__Work order__
For the data below, work out the number of lines containing the string "degrees" and answer with that number only.

■ ■ ■

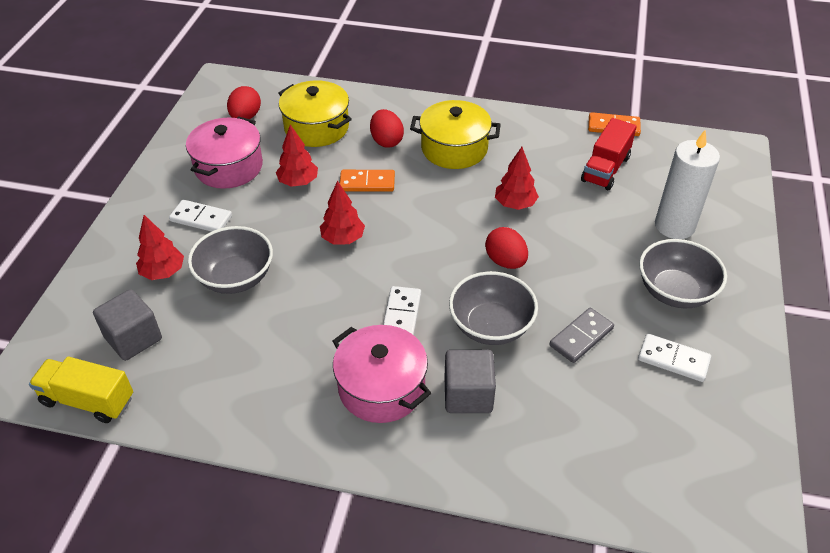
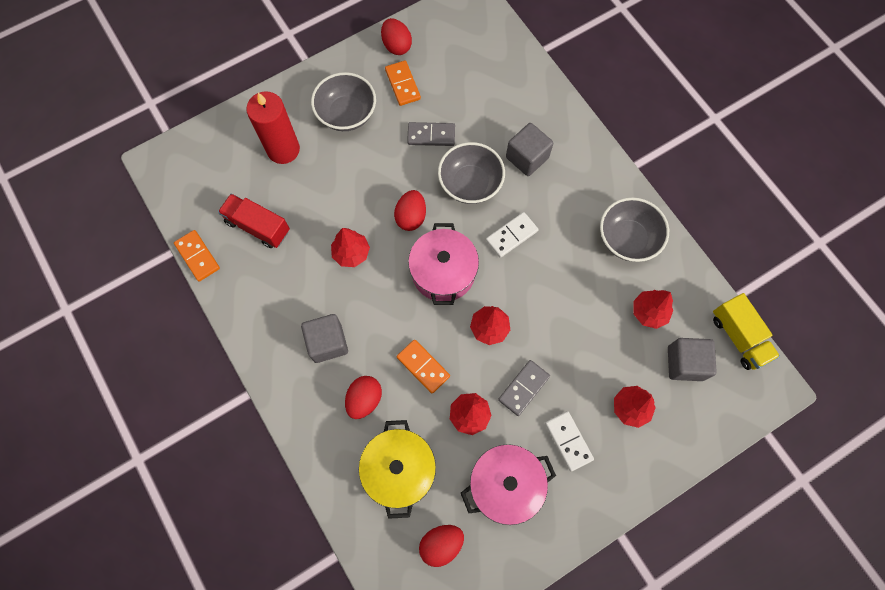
camera: 135 degrees left, 25 degrees up
(204, 353) = (649, 312): none -> red tree
(235, 278) = (586, 357): grey bowl -> grey bowl (627, 239)
(271, 223) = (524, 388): none -> grey domino
(381, 387) = (567, 201): pink pot -> pink pot (443, 272)
(454, 149) = (327, 342): yellow pot -> grey cube
(605, 169) = (258, 226): red truck -> red truck turned 135 degrees counterclockwise
(673, 360) = (403, 84): white domino -> orange domino
(674, 226) = (283, 149): white candle -> red candle
(737, 392) = (396, 46): none -> red egg

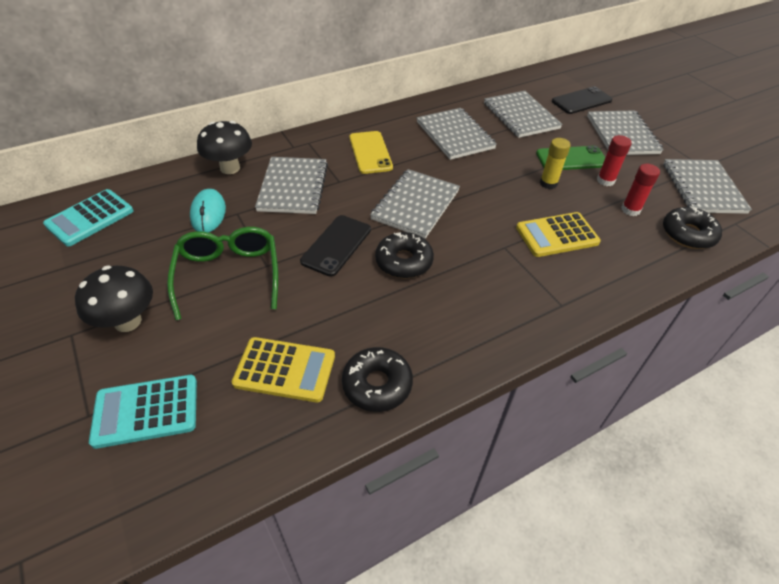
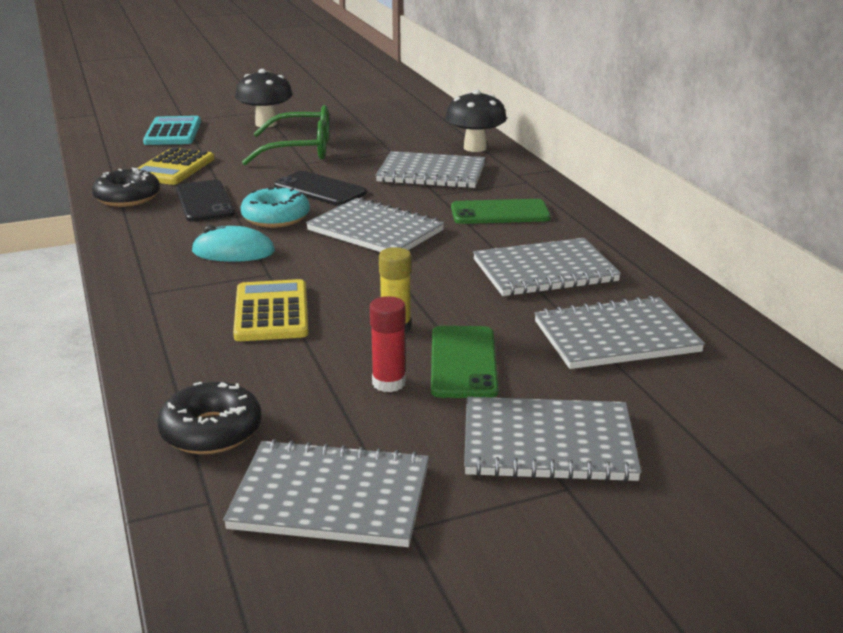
camera: 100 degrees right, 20 degrees down
(90, 218) = (404, 106): turquoise calculator -> none
(208, 213) = (396, 142): turquoise mouse -> turquoise mouse (233, 252)
(370, 152) = (500, 213): yellow phone -> green phone
(404, 261) = (276, 217): black donut -> turquoise donut
(581, 101) = (696, 422): black phone -> black phone (204, 202)
(630, 210) = (299, 388): red glue stick -> none

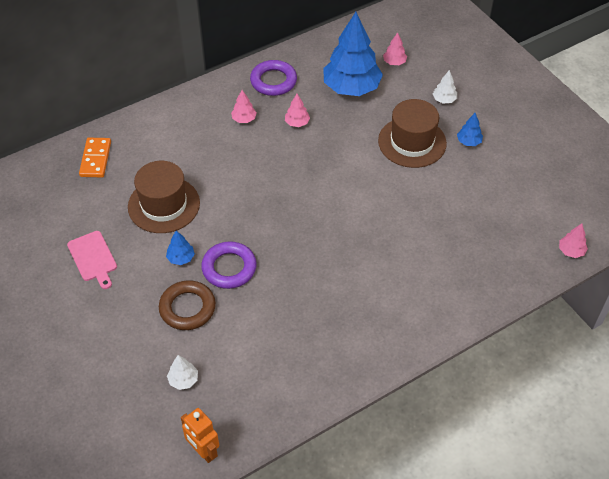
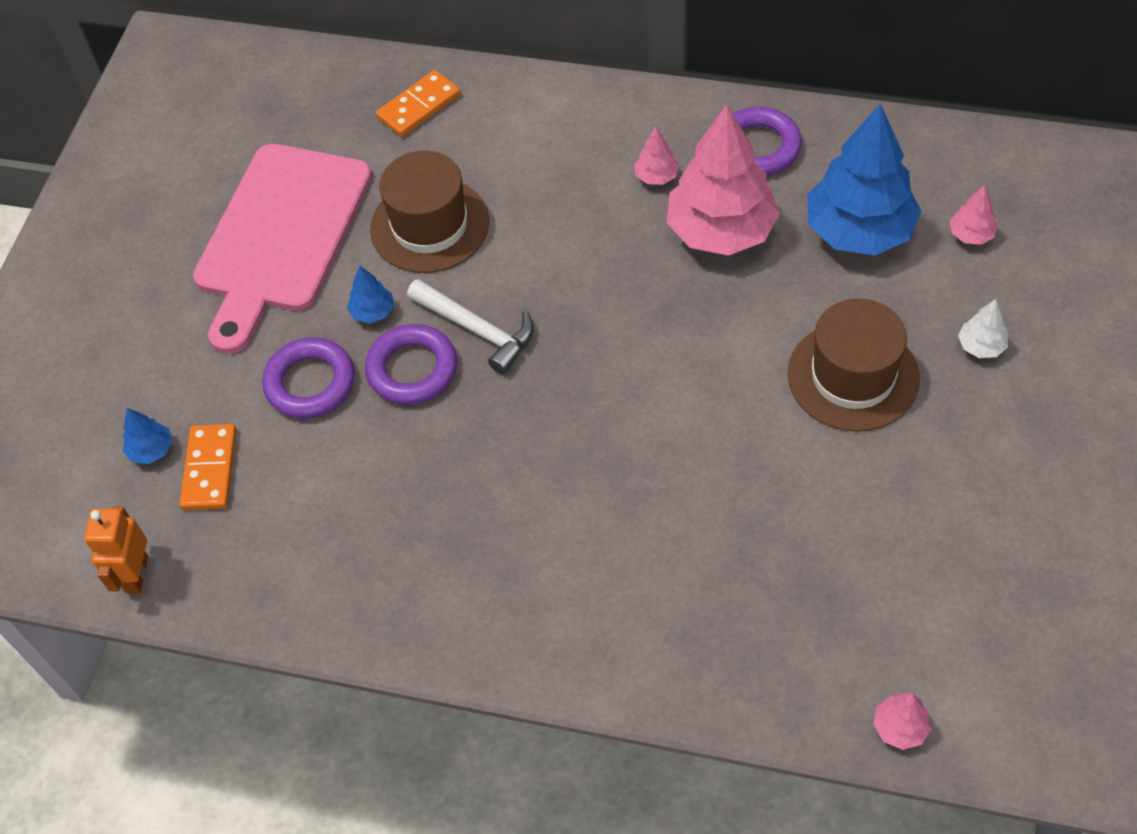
camera: 50 degrees right, 5 degrees up
(93, 258) = (281, 235): pink cutting board -> pink cutting board, size x2.23
(183, 380) = (210, 469): white tree -> orange domino
(187, 308) = (310, 383): brown ring -> purple ring
(239, 231) = (477, 330): none -> white hammer
(297, 123) = (721, 231): pink tree -> pink tree, size x2.40
(468, 142) = (941, 438): blue tree -> blue tree (151, 450)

■ ■ ■

__Solution to this exercise__
4